**GIVEN ENTRIES:**
== == ==

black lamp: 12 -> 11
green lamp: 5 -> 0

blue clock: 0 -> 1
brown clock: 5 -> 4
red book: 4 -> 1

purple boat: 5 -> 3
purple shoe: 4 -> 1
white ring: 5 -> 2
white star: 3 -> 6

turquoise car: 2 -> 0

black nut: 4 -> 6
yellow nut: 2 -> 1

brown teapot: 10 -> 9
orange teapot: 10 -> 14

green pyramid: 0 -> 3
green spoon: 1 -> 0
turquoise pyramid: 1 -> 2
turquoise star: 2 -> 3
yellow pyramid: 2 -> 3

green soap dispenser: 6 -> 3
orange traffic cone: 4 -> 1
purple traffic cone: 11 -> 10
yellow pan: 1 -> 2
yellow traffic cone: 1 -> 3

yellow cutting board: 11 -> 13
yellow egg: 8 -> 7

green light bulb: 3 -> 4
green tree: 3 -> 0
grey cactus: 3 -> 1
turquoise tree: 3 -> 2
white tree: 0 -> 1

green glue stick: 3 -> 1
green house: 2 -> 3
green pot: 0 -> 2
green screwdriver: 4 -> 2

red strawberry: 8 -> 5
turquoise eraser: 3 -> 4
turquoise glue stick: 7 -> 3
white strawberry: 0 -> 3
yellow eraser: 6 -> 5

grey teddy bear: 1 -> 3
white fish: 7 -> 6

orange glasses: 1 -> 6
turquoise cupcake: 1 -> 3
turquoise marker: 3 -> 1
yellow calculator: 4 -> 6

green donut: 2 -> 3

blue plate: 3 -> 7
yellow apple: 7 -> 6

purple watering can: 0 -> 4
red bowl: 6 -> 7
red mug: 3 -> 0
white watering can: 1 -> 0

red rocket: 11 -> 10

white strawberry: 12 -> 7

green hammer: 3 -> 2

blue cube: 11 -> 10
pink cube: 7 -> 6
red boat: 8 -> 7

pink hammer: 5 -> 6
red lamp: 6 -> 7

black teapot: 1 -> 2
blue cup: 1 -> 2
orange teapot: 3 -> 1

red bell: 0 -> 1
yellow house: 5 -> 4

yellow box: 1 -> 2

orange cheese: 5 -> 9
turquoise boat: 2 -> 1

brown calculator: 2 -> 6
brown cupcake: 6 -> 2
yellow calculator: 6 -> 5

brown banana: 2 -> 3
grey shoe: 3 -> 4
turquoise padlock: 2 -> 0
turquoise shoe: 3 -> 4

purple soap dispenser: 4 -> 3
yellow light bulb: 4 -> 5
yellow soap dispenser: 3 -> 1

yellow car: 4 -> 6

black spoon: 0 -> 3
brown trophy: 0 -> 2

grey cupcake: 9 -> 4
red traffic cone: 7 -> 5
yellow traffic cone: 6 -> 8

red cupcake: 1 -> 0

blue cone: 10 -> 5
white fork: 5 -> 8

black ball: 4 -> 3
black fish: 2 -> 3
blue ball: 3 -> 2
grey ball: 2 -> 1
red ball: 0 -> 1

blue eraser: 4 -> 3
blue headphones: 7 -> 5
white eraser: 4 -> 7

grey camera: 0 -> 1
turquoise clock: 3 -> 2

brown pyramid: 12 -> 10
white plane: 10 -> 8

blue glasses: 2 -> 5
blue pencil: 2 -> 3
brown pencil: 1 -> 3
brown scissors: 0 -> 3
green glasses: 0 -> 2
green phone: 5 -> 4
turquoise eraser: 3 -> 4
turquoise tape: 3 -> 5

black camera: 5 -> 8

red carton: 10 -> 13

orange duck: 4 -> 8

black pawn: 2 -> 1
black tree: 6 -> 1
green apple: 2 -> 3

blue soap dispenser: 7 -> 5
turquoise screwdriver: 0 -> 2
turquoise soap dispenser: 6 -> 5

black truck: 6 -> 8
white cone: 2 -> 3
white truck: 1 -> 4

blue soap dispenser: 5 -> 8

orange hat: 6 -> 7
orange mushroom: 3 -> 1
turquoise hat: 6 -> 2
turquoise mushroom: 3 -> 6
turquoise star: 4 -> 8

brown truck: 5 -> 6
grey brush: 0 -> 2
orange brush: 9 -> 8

== == ==

**TASK TO COMPLETE:**
Lines holding the word "brown" in the entries above are the ones to pull out. Copy them all.

**RESPONSE BELOW:**
brown clock: 5 -> 4
brown teapot: 10 -> 9
brown calculator: 2 -> 6
brown cupcake: 6 -> 2
brown banana: 2 -> 3
brown trophy: 0 -> 2
brown pyramid: 12 -> 10
brown pencil: 1 -> 3
brown scissors: 0 -> 3
brown truck: 5 -> 6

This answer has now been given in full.